Start of Block

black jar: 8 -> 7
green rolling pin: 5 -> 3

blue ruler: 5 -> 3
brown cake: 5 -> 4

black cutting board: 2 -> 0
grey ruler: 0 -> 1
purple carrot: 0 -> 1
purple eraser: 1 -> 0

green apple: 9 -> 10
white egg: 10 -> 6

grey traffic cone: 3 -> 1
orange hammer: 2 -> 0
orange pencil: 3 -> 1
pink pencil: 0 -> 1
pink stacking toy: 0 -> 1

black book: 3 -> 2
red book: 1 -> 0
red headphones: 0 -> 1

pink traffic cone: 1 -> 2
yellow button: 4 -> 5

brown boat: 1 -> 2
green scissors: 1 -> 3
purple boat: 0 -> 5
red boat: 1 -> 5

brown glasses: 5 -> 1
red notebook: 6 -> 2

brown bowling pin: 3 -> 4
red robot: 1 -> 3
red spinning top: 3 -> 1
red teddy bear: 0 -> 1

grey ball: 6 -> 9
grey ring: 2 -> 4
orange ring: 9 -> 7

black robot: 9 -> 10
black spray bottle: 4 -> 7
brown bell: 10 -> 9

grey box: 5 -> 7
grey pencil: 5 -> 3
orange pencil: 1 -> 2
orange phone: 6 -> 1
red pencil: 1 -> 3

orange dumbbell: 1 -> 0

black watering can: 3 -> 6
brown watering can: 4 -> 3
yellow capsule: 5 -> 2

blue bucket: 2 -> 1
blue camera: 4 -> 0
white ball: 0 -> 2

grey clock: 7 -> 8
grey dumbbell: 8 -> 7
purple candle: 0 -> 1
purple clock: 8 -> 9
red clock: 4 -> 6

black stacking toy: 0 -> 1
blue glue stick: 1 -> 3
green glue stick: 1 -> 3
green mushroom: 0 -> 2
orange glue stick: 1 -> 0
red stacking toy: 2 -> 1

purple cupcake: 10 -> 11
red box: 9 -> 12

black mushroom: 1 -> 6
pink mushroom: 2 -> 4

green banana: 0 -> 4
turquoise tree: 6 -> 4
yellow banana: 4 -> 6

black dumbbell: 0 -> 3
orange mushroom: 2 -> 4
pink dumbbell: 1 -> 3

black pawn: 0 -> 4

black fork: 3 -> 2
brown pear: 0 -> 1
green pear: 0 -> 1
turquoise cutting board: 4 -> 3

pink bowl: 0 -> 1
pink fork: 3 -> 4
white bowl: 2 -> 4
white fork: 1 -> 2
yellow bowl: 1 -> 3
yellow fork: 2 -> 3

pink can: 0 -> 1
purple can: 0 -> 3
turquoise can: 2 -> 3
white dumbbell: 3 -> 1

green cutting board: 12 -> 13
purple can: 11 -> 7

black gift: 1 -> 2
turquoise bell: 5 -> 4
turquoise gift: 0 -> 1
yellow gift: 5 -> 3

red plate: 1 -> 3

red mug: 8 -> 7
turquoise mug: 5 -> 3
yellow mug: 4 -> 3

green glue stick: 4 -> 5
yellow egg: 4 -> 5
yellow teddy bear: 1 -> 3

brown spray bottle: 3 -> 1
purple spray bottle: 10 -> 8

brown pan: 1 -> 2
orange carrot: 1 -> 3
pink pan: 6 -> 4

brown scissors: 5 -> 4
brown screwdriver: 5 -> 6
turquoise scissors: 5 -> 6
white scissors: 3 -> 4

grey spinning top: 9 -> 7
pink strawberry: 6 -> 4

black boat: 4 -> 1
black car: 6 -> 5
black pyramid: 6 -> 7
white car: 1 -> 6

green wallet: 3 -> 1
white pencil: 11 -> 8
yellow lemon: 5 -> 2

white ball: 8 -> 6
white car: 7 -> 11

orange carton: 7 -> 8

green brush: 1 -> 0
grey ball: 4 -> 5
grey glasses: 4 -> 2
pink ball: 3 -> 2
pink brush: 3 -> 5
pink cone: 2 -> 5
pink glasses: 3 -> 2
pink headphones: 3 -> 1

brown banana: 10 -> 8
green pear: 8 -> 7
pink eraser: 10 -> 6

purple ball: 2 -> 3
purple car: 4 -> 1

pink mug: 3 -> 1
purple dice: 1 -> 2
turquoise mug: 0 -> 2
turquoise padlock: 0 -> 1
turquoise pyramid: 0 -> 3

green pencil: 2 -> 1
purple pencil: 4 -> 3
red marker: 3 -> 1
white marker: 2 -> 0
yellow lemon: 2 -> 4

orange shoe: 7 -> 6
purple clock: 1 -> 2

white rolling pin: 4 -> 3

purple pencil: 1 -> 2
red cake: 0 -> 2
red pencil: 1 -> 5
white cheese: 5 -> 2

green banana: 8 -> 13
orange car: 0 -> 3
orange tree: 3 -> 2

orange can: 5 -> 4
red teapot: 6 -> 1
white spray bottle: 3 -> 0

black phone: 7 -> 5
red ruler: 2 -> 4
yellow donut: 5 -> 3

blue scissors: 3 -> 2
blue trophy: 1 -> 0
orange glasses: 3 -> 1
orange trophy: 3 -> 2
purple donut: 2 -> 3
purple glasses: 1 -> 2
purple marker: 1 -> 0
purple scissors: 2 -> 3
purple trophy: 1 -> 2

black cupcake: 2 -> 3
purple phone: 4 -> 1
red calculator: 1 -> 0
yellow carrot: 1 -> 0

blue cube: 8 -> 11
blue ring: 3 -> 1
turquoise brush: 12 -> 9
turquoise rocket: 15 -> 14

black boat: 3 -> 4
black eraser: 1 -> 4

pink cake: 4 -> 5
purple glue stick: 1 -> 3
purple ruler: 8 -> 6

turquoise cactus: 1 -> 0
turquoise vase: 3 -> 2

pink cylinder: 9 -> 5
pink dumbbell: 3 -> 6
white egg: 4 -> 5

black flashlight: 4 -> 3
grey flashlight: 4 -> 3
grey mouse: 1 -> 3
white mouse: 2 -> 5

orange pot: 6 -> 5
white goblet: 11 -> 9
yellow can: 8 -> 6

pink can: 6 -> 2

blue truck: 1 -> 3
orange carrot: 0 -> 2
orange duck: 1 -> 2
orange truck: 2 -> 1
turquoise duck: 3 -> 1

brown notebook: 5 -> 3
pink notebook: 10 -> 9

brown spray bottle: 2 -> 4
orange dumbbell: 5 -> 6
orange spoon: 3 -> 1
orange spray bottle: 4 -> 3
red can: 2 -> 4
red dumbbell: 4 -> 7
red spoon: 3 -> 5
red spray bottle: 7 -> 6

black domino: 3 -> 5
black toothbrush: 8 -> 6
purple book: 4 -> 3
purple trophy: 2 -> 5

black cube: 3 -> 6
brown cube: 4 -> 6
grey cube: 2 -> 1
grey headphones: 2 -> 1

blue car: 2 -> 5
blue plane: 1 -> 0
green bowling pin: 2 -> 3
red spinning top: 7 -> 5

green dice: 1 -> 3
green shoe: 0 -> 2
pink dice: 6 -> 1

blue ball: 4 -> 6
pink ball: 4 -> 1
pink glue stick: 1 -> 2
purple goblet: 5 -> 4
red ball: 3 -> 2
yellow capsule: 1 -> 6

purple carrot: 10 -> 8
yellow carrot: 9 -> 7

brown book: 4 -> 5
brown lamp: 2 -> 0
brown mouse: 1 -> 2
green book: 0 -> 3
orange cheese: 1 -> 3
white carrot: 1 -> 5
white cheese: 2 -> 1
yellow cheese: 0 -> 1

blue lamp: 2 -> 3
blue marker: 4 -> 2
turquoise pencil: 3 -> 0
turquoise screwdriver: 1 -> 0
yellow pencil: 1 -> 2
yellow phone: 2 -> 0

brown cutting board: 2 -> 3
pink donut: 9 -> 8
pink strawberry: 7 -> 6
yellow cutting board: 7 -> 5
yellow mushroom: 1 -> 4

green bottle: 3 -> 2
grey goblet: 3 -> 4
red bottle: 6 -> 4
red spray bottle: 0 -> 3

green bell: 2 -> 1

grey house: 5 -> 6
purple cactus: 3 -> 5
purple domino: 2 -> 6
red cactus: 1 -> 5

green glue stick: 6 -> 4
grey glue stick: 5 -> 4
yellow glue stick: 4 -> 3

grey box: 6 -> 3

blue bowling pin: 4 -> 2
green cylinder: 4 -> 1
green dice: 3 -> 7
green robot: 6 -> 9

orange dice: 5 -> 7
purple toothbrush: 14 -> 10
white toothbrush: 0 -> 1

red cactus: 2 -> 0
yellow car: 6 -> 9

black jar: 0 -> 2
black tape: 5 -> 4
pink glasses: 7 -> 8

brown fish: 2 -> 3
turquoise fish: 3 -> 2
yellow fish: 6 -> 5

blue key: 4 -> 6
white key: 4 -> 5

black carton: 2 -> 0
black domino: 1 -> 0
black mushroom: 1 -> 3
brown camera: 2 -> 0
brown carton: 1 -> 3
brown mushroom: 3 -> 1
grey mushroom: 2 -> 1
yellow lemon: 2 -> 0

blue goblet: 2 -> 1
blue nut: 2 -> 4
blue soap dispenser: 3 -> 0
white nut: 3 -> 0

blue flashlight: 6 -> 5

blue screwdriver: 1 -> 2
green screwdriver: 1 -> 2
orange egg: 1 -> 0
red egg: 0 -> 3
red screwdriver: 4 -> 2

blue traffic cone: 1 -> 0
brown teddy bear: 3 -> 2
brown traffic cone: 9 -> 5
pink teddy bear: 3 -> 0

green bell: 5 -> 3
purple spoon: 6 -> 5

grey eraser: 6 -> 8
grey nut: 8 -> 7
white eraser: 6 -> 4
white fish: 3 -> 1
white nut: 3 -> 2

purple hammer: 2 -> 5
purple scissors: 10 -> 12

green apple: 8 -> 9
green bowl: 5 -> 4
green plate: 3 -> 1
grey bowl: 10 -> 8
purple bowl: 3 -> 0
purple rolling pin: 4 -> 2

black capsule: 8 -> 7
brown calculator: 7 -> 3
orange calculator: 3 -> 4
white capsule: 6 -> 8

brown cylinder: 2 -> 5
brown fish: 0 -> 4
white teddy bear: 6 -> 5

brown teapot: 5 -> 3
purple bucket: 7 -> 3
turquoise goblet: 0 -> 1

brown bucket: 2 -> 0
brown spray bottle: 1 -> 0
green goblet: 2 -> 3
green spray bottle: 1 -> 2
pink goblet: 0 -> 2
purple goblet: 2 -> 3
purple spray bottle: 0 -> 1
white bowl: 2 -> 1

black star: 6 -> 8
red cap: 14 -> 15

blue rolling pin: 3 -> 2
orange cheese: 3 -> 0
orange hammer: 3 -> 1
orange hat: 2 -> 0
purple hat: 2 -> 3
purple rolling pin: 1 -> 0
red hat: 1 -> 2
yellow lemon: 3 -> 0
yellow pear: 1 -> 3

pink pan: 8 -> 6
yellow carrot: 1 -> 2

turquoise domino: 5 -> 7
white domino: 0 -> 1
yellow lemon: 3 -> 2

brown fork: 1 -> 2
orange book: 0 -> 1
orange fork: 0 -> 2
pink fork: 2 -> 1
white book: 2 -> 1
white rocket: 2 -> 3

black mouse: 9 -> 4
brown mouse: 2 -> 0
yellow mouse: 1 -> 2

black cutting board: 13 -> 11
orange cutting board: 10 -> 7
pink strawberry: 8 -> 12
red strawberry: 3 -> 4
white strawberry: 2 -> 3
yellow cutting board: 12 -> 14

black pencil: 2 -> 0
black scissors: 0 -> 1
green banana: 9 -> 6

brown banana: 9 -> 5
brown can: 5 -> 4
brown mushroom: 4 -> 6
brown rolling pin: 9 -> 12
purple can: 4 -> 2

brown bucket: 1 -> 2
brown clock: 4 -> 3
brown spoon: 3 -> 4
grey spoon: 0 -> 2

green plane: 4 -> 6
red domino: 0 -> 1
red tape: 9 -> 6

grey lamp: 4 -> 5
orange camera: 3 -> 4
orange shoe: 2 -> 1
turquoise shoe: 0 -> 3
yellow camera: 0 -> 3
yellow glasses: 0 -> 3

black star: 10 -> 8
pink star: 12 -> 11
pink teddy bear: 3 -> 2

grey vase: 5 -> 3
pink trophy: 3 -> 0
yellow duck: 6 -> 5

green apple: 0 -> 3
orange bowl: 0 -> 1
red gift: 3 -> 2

End of Block

Retype the records above, but only those lines that fall between the line containing "purple can: 11 -> 7" and the line containing "black car: 6 -> 5", with both of those lines included, exactly as written.

OUTPUT OF THE EXERCISE –
purple can: 11 -> 7

black gift: 1 -> 2
turquoise bell: 5 -> 4
turquoise gift: 0 -> 1
yellow gift: 5 -> 3

red plate: 1 -> 3

red mug: 8 -> 7
turquoise mug: 5 -> 3
yellow mug: 4 -> 3

green glue stick: 4 -> 5
yellow egg: 4 -> 5
yellow teddy bear: 1 -> 3

brown spray bottle: 3 -> 1
purple spray bottle: 10 -> 8

brown pan: 1 -> 2
orange carrot: 1 -> 3
pink pan: 6 -> 4

brown scissors: 5 -> 4
brown screwdriver: 5 -> 6
turquoise scissors: 5 -> 6
white scissors: 3 -> 4

grey spinning top: 9 -> 7
pink strawberry: 6 -> 4

black boat: 4 -> 1
black car: 6 -> 5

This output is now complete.